* RECORDED INFORMATION:
=======
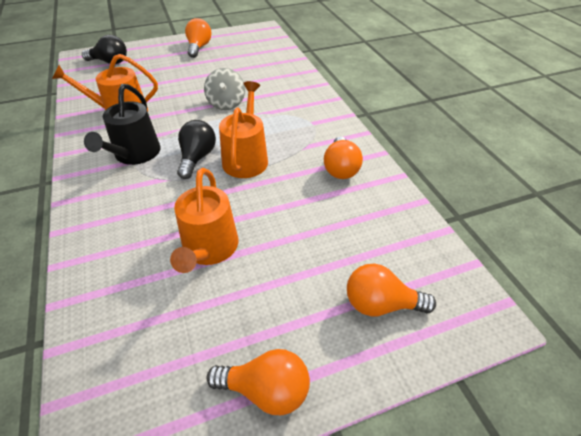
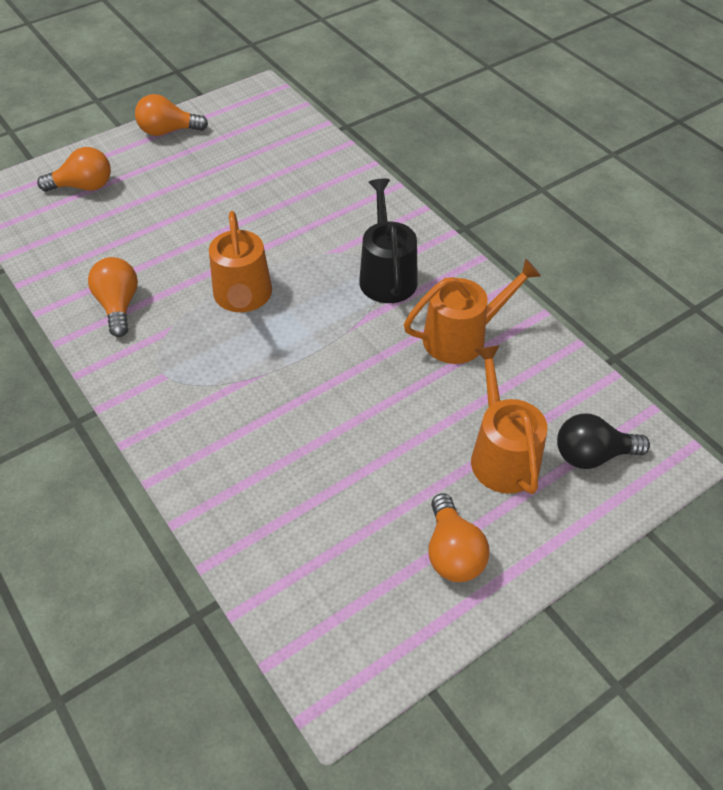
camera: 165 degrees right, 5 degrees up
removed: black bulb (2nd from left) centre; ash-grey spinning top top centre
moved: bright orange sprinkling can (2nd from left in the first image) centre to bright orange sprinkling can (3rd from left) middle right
=======
Reproduce, word for word, the lines of the data from the one that contains "removed: black bulb" to the end, both ends included.

removed: black bulb (2nd from left) centre; ash-grey spinning top top centre
moved: bright orange sprinkling can (2nd from left in the first image) centre to bright orange sprinkling can (3rd from left) middle right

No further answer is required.